Going line by line through the listing below, count those with the string "turquoise" and answer with the number alone.

*Input data:*
= Beginning of Section =

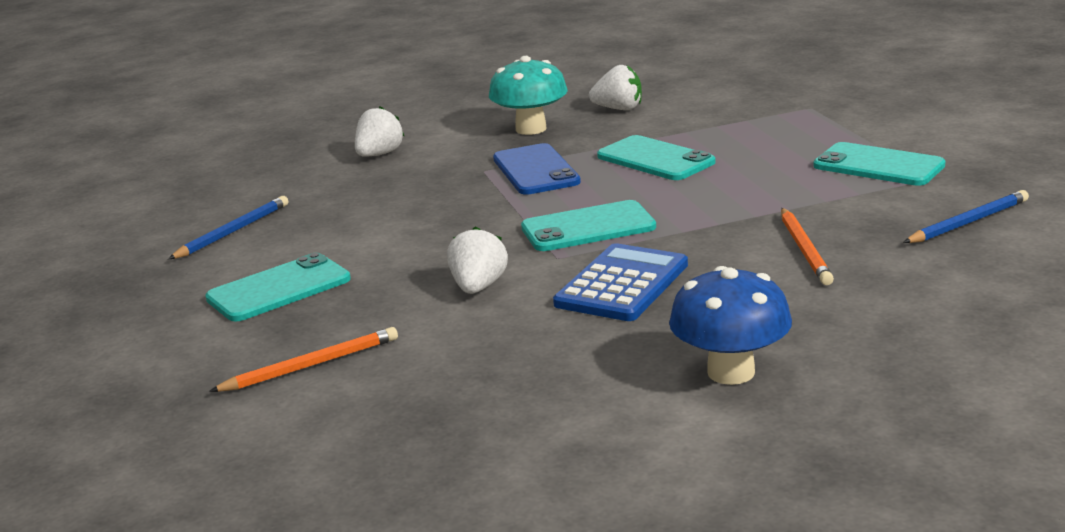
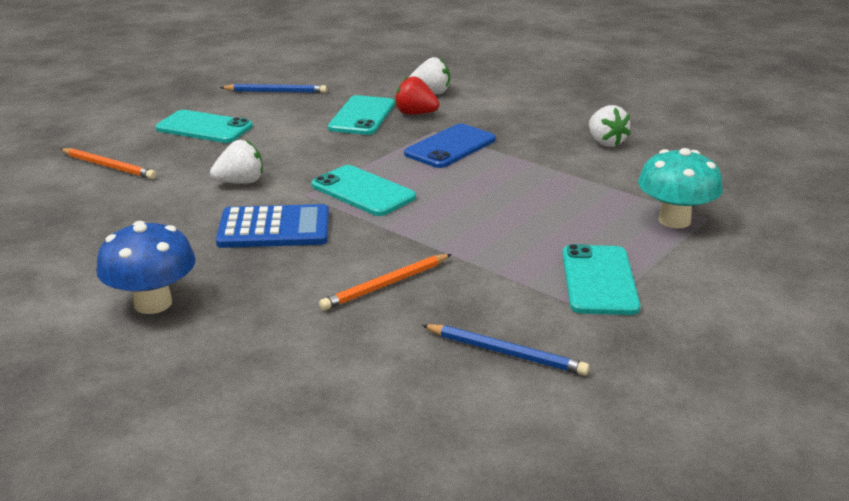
camera: 55 degrees right, 5 degrees up
(425, 171) = (415, 114): none -> red strawberry
(531, 129) = (527, 124): turquoise mushroom -> turquoise mushroom (674, 220)
(655, 159) = (514, 182): turquoise phone -> turquoise phone (362, 116)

= End of Section =

*Response for this exercise:*
2